### Task instructions
All that should come back is the lines of the data below from the one containing "PIR pin OUT: GP1 -> GP21" to the one containing "RGB1 pin R: GP4 -> GP15", inclusive, exactly as they stand.

.....

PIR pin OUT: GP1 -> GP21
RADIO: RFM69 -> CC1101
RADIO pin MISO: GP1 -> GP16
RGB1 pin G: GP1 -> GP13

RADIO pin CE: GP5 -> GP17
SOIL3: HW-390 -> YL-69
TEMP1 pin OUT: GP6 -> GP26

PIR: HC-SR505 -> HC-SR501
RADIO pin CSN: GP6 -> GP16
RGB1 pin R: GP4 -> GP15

.....

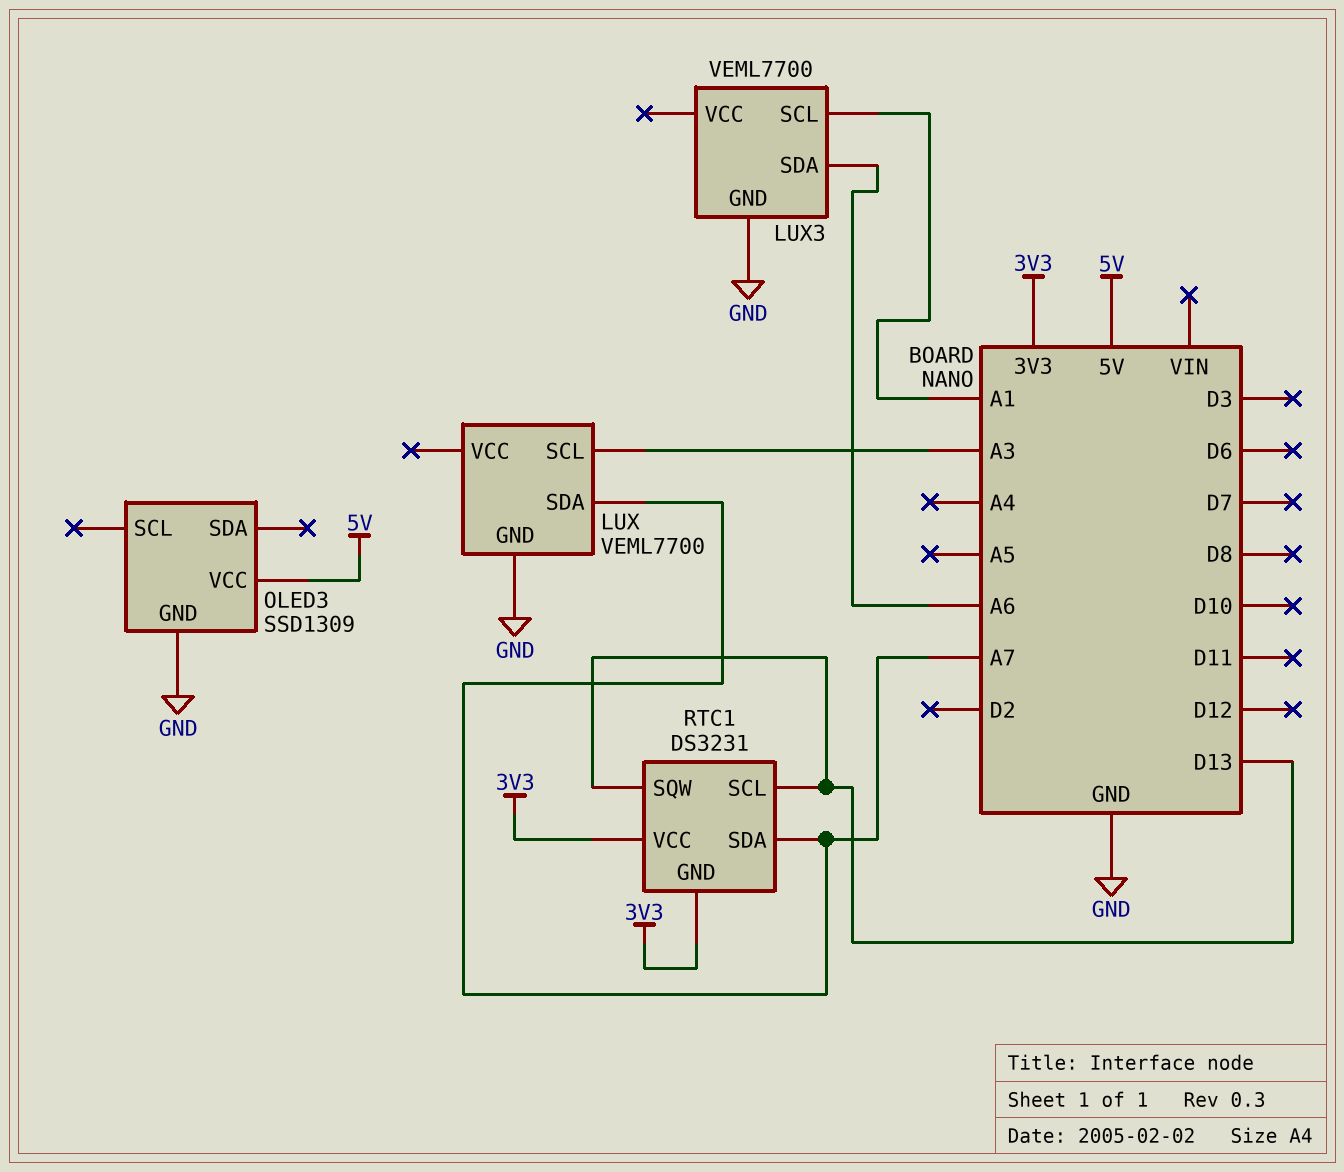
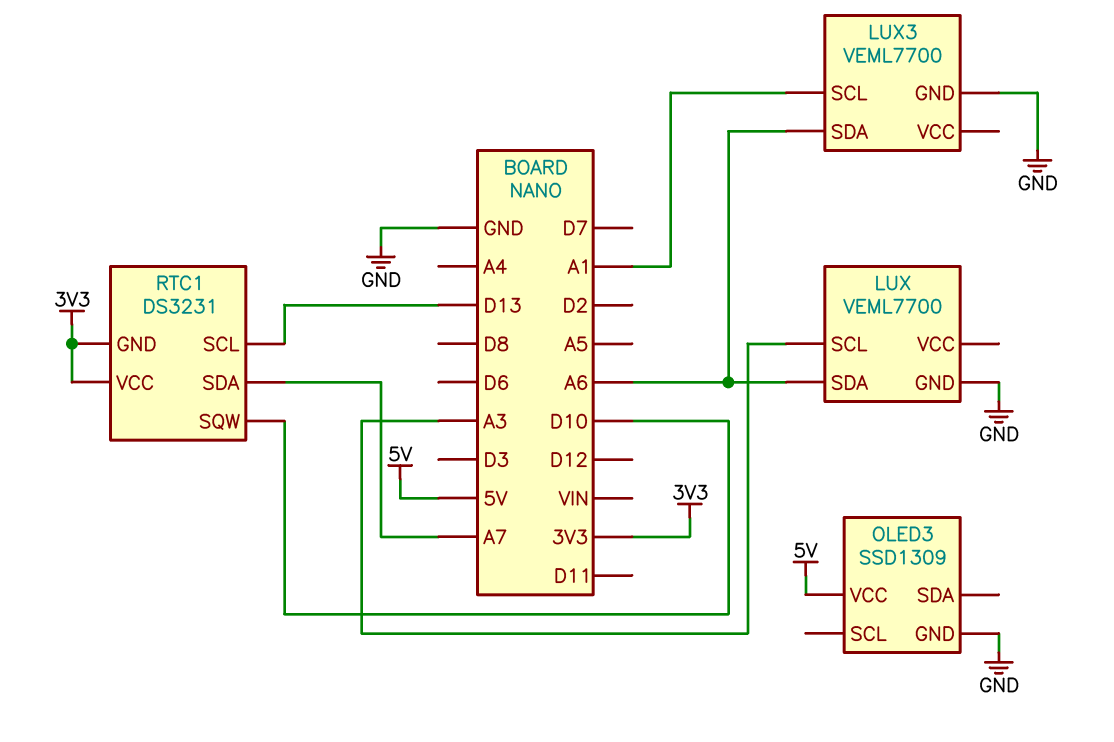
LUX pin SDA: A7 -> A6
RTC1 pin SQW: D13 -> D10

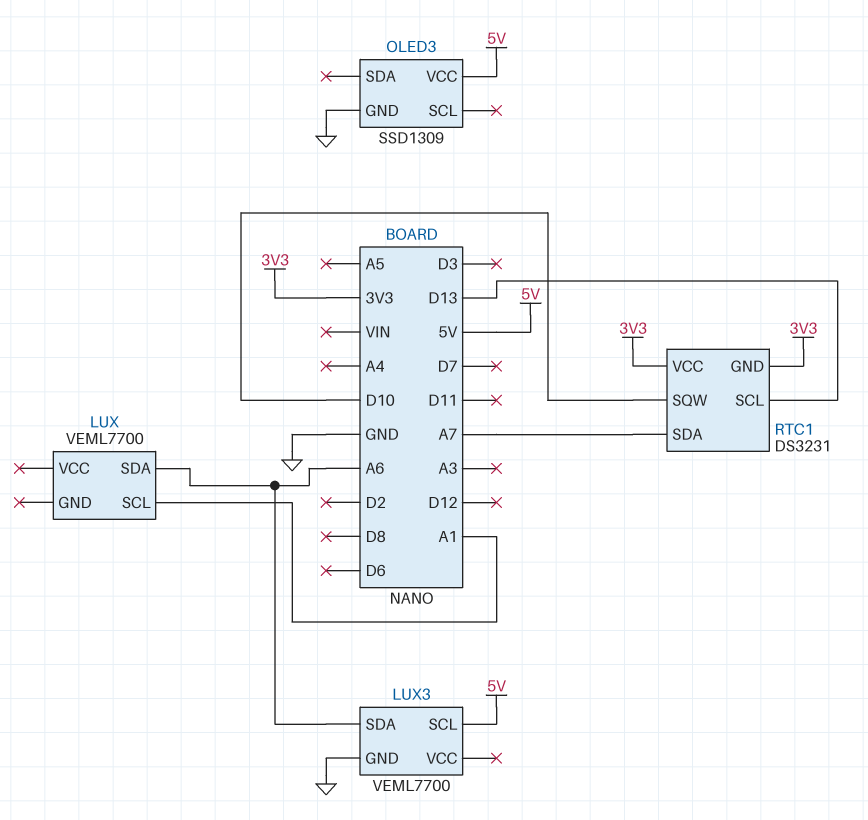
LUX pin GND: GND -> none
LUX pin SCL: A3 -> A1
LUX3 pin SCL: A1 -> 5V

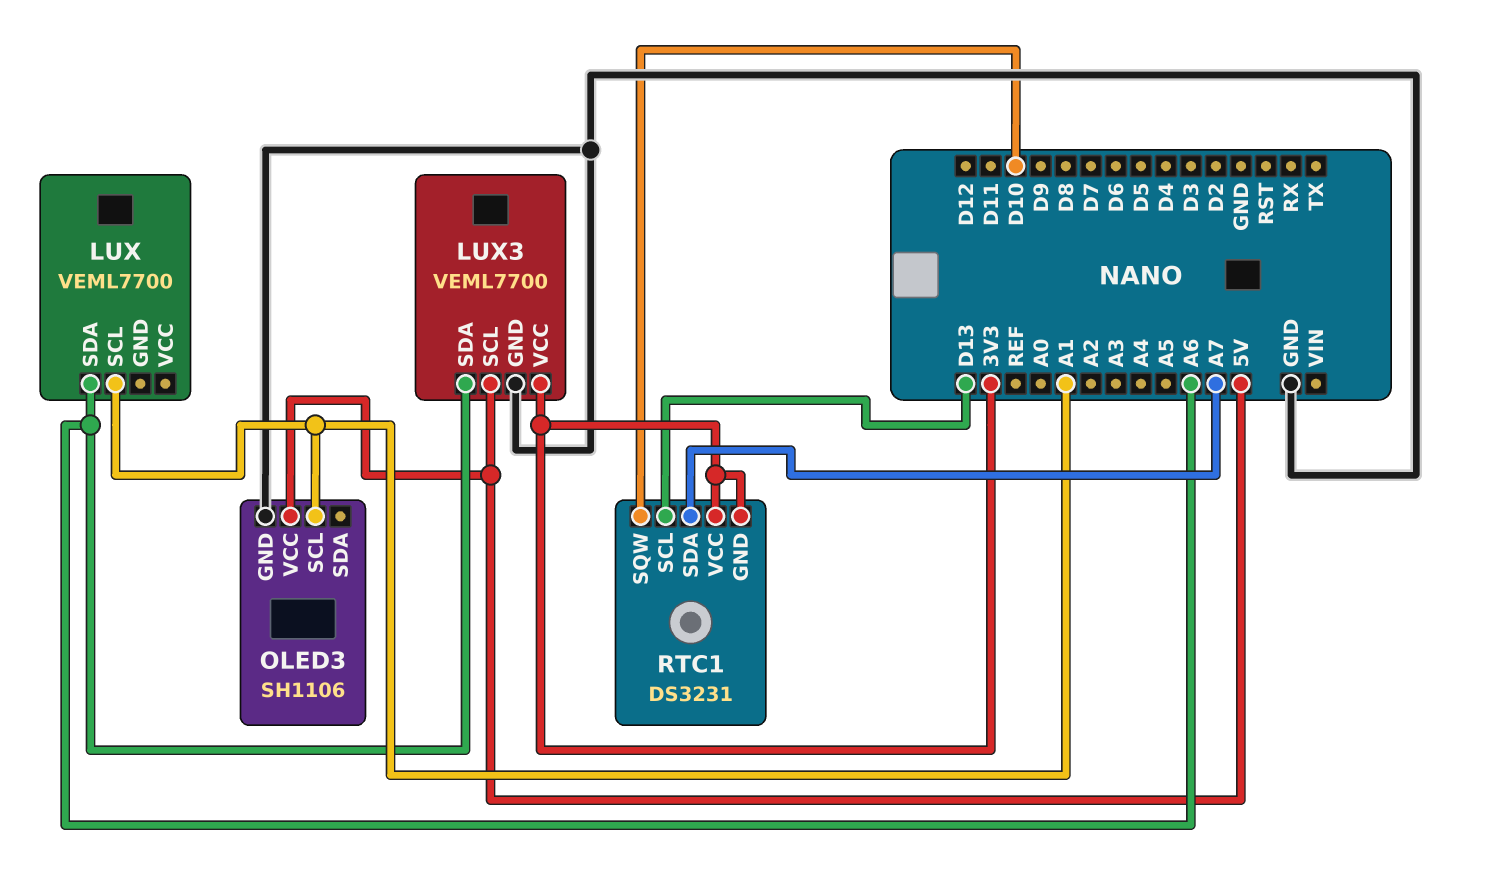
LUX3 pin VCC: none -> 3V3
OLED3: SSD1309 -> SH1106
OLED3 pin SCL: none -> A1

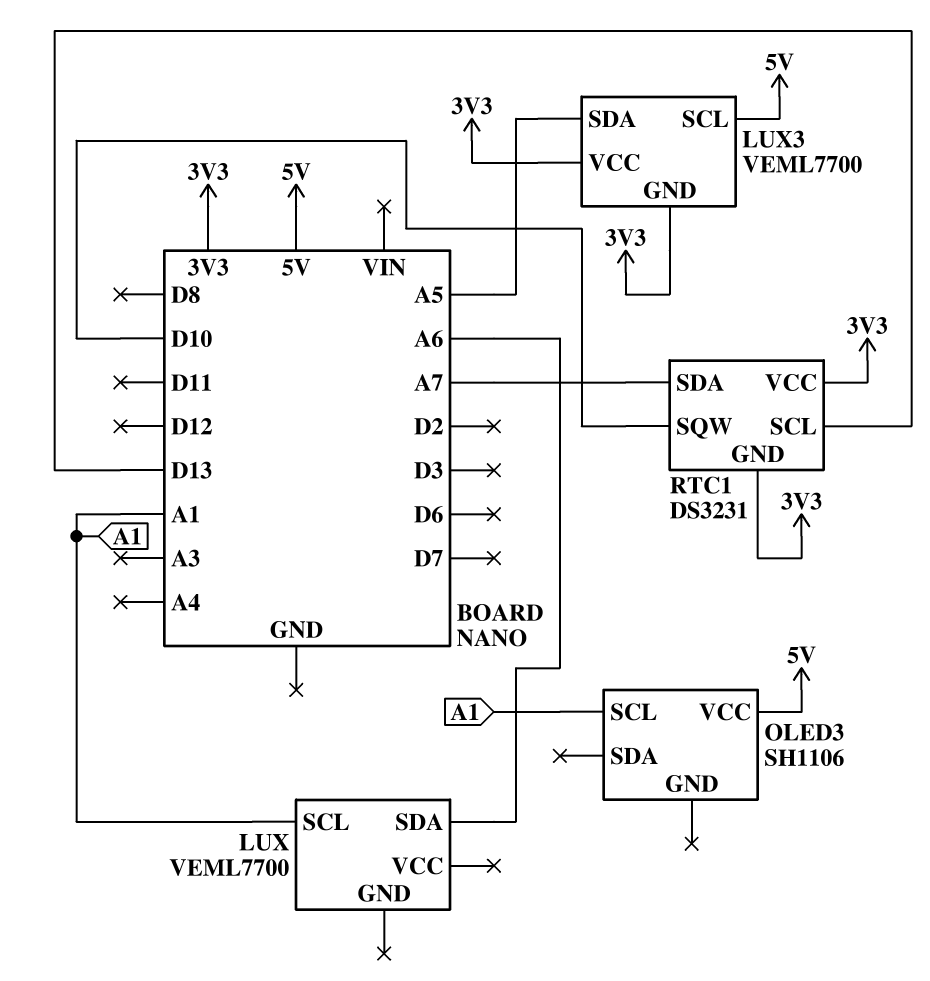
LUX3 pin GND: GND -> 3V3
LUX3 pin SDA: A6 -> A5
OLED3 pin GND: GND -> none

.....

### Solution for this problem
PIR pin OUT: GP1 -> GP21
RADIO: RFM69 -> CC1101
RADIO pin MISO: GP1 -> GP16
RGB1 pin G: GP1 -> GP13

RADIO pin CE: GP5 -> GP17
SOIL3: HW-390 -> YL-69
TEMP1 pin OUT: GP6 -> GP26

PIR: HC-SR505 -> HC-SR501
RADIO pin CSN: GP6 -> GP16
RGB1 pin R: GP4 -> GP15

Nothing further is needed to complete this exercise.